* _The problem_
Each line below that contains the word "turquoise" is to be counted; give only the final number.

* _Source data_
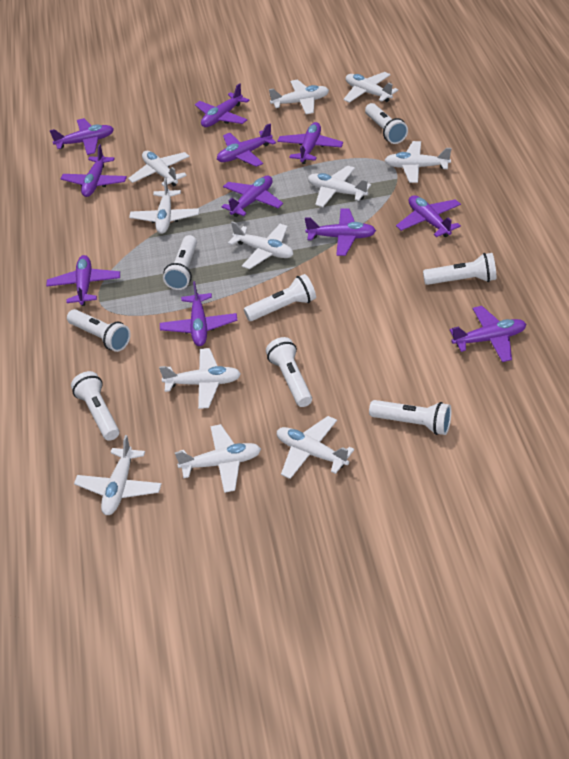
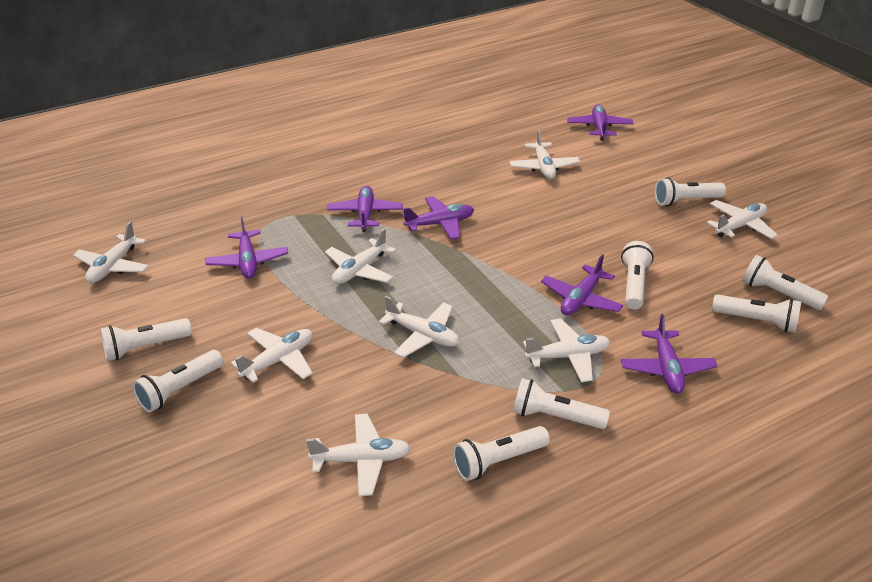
purple plane: 11 -> 6
white plane: 11 -> 8

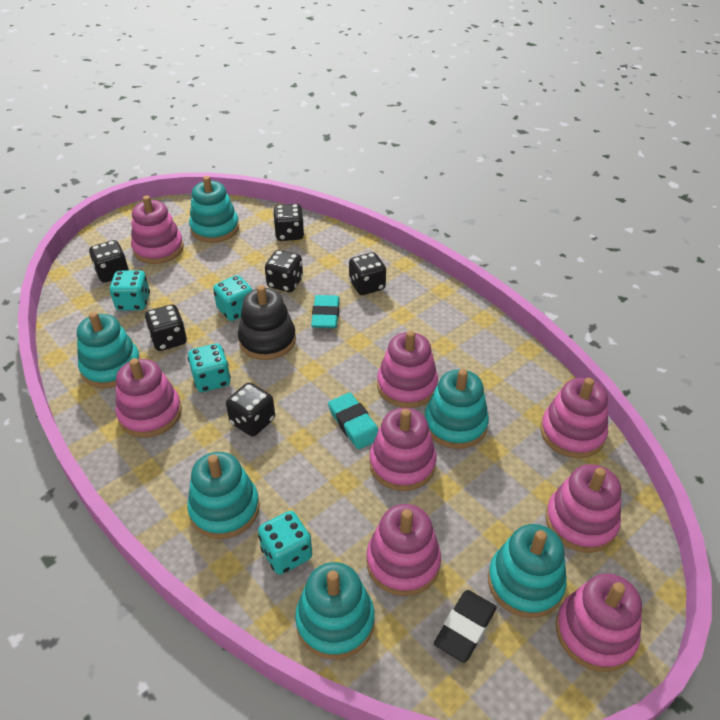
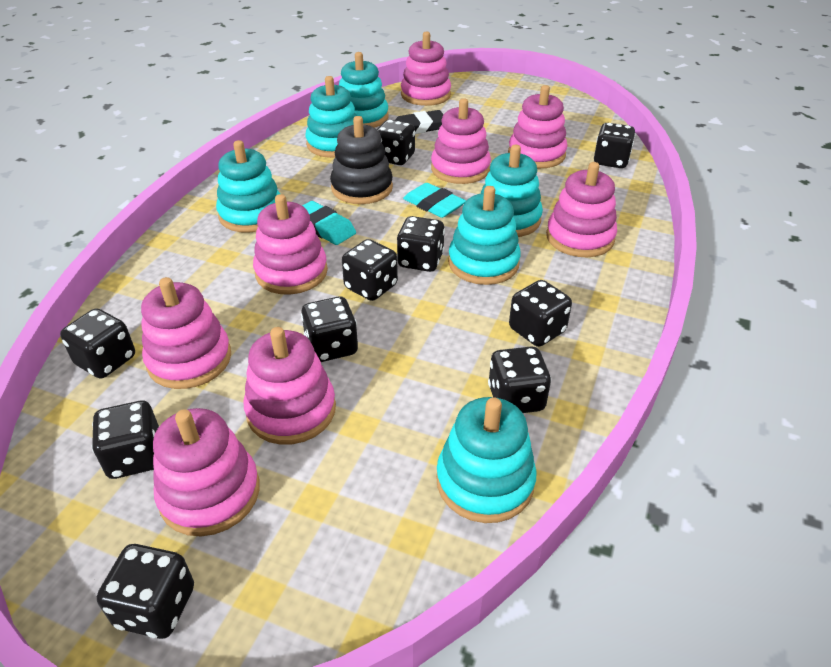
black dice: 6 -> 10
turquoise dice: 4 -> 0

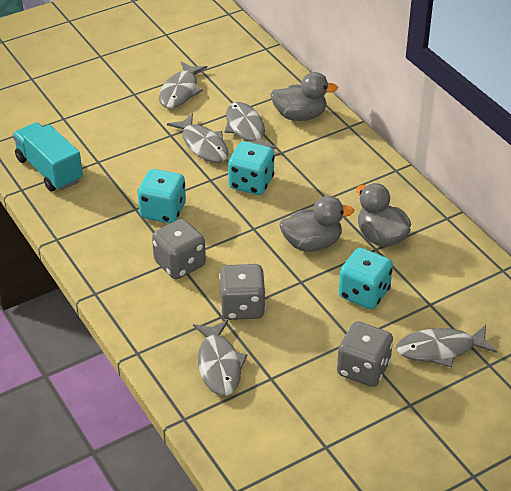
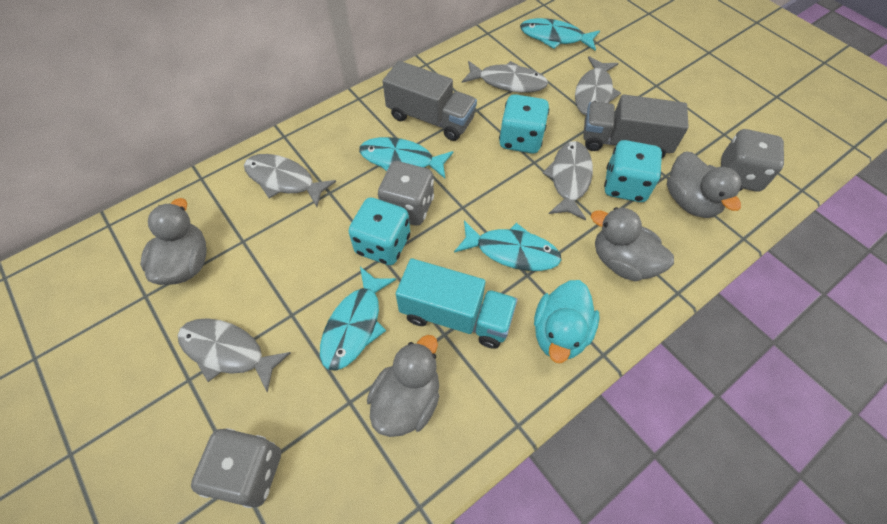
grey duck: 3 -> 4
grey truck: 0 -> 2
turquoise duck: 0 -> 1
turquoise fish: 0 -> 4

* _Final answer_
3